--- start of Dataset rows ---
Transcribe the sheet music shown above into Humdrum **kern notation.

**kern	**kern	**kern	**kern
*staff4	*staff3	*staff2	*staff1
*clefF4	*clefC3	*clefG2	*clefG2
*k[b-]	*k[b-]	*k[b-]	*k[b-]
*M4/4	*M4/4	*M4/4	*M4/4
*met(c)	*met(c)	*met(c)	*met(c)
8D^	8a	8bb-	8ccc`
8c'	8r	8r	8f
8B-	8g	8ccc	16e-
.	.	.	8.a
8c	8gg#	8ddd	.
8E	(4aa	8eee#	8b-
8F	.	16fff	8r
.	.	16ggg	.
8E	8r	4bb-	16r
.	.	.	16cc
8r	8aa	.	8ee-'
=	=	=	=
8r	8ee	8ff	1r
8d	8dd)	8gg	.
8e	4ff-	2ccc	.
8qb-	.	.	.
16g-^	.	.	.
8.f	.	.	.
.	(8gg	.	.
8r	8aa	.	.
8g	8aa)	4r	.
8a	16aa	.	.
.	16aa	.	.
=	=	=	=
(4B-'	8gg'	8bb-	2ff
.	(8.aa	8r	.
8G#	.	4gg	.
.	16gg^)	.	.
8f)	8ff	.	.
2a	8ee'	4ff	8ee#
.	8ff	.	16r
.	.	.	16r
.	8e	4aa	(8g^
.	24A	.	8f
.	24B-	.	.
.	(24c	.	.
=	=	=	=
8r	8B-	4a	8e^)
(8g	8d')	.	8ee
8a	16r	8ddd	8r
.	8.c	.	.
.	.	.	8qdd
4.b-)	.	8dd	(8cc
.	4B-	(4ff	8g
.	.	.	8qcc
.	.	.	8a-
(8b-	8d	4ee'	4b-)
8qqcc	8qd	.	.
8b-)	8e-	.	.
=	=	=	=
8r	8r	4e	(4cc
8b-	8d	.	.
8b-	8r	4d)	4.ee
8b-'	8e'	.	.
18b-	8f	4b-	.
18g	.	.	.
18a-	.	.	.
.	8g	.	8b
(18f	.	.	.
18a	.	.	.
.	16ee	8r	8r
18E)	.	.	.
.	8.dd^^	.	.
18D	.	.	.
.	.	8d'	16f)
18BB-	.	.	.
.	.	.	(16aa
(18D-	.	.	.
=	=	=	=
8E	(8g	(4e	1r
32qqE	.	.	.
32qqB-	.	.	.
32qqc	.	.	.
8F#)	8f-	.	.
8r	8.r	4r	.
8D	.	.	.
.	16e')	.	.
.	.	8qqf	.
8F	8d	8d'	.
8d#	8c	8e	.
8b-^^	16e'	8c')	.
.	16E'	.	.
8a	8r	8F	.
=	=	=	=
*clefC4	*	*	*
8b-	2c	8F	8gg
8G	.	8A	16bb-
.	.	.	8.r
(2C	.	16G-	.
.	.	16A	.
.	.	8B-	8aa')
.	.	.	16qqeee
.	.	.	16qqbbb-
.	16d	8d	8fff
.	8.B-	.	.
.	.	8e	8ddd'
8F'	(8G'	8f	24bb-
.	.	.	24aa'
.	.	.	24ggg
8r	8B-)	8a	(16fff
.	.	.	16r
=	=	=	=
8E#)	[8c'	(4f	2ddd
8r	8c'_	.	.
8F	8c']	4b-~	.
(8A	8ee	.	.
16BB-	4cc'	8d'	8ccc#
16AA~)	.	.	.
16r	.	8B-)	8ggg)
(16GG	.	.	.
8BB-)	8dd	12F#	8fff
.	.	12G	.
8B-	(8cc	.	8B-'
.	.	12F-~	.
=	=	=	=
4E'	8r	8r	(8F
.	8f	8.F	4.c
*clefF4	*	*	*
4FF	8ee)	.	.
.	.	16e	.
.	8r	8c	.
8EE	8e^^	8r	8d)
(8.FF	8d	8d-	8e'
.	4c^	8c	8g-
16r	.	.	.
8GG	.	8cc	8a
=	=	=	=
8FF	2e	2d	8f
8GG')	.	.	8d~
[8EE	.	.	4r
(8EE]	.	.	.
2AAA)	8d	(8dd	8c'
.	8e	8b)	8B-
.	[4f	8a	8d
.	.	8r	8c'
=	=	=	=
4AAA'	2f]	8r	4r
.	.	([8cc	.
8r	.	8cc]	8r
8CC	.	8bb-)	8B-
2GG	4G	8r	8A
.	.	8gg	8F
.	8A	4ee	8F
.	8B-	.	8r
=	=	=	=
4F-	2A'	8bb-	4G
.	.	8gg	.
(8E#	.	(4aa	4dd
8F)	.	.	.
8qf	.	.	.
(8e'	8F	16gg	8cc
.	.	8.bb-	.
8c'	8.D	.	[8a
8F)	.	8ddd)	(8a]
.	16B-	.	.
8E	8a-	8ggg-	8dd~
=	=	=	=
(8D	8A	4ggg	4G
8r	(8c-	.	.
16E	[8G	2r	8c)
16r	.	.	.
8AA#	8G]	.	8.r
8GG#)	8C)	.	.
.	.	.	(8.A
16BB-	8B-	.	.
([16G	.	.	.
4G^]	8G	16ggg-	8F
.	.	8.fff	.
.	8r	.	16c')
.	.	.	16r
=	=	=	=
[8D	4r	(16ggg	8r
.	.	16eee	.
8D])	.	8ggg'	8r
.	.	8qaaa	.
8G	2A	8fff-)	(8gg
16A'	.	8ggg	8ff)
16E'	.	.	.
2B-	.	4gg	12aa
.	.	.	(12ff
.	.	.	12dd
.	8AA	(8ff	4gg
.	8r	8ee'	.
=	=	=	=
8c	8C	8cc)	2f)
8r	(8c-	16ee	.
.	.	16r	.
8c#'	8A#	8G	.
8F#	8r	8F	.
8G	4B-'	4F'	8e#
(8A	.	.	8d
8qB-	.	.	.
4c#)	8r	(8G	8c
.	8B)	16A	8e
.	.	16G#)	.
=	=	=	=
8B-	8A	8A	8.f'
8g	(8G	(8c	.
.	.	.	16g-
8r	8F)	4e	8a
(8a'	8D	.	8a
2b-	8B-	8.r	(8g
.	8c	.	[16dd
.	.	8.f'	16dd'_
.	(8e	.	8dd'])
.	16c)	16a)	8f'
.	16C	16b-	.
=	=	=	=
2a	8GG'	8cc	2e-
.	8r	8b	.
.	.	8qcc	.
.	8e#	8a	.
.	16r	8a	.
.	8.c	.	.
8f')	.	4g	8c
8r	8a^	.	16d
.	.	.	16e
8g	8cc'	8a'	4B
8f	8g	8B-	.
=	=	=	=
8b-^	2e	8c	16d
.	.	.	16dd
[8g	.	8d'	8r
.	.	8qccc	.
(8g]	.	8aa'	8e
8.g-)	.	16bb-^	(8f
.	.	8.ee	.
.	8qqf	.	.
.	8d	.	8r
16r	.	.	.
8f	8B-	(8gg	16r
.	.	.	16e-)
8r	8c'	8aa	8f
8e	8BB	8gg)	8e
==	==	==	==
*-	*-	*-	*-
--- end of Dataset rows ---
▸ **What you will do**
Extract each line of the listing above that contains the string "kern", treating uppercase and lowercase letters as different.

▸ **Complete answer**
Transcribe the sheet music shown above into Humdrum **kern notation.
**kern	**kern	**kern	**kern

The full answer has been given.